- What the task asks: Everything in the data below is left aside except the lines from the one containing "C6: 15nF (5V, GND) -> 470nF (5V, GND)" through the one containing "V1: 6V (plus"; repeat those exactly.

- Excerpted data:
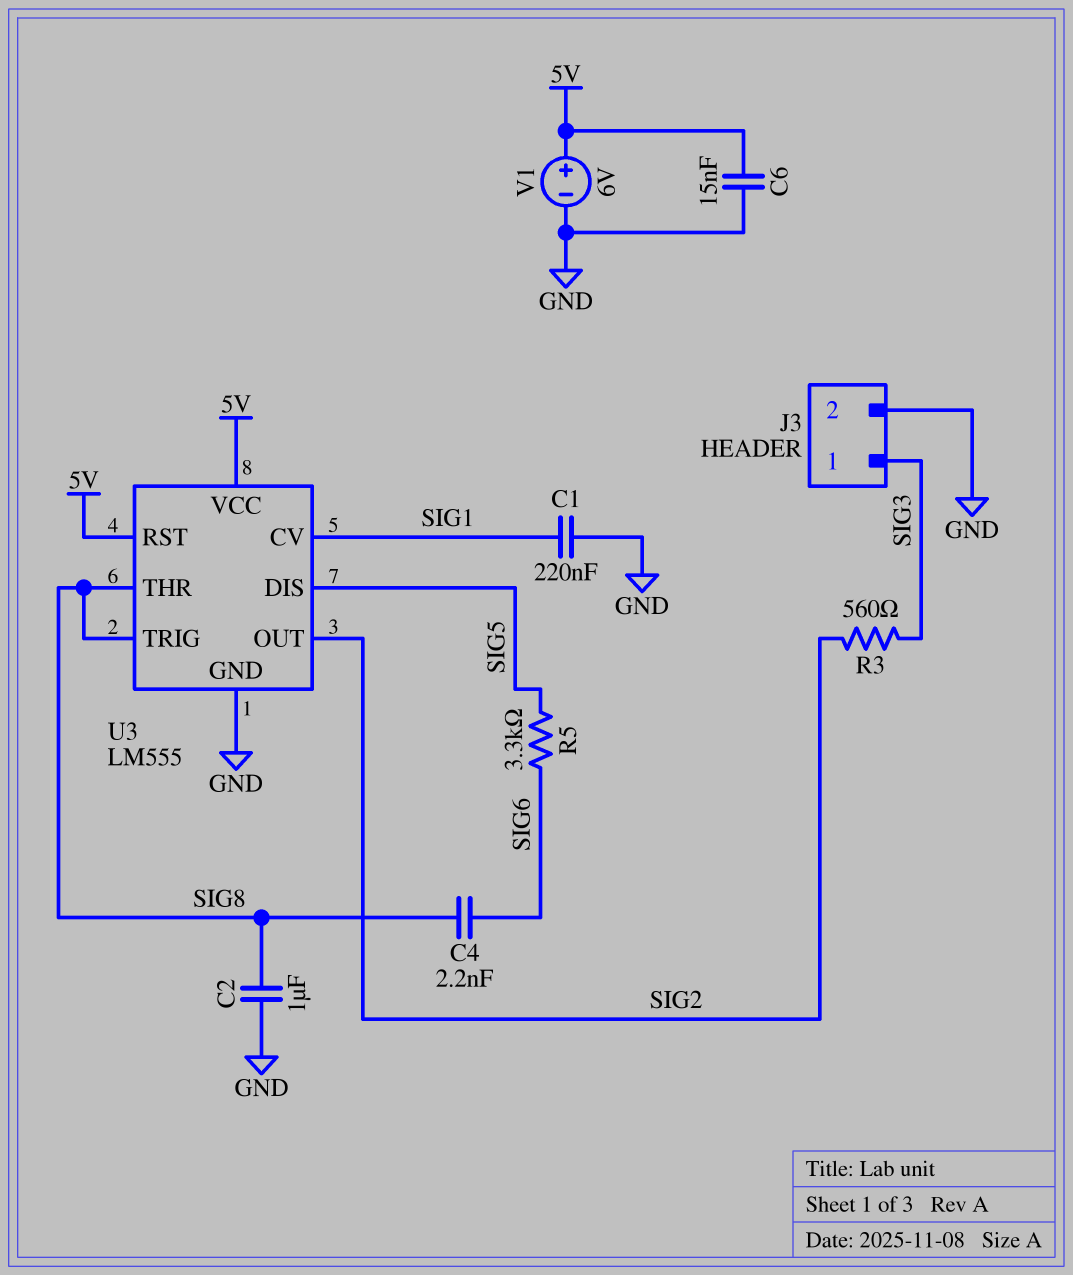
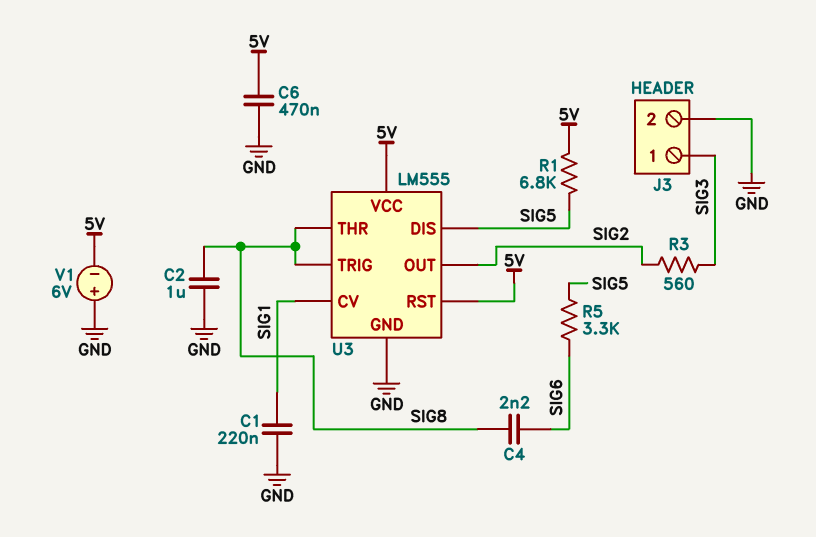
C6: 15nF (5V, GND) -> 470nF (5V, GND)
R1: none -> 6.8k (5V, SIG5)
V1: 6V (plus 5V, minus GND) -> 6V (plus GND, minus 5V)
* * *
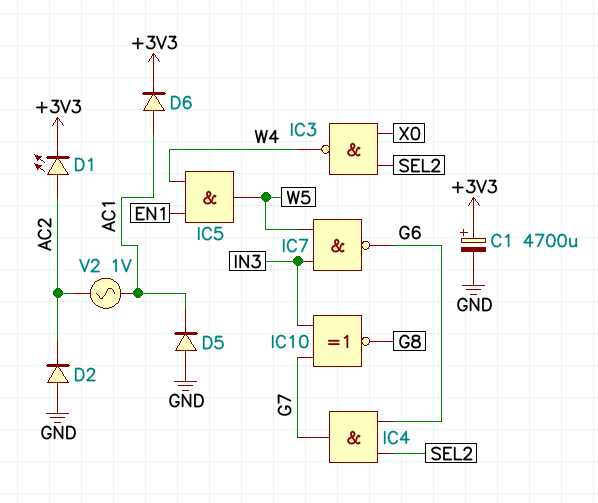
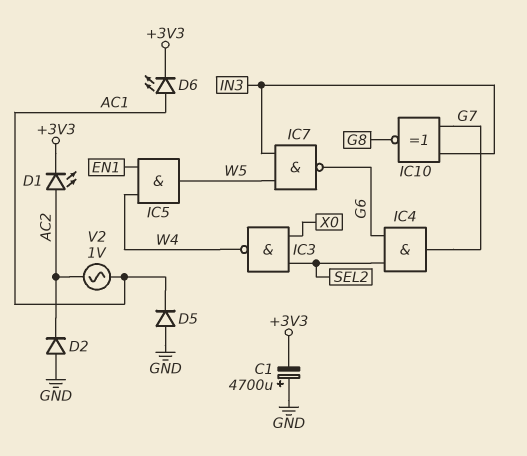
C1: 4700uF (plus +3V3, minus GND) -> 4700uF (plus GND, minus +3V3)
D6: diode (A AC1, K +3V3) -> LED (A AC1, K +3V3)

- Solution below:
C6: 15nF (5V, GND) -> 470nF (5V, GND)
R1: none -> 6.8k (5V, SIG5)
V1: 6V (plus 5V, minus GND) -> 6V (plus GND, minus 5V)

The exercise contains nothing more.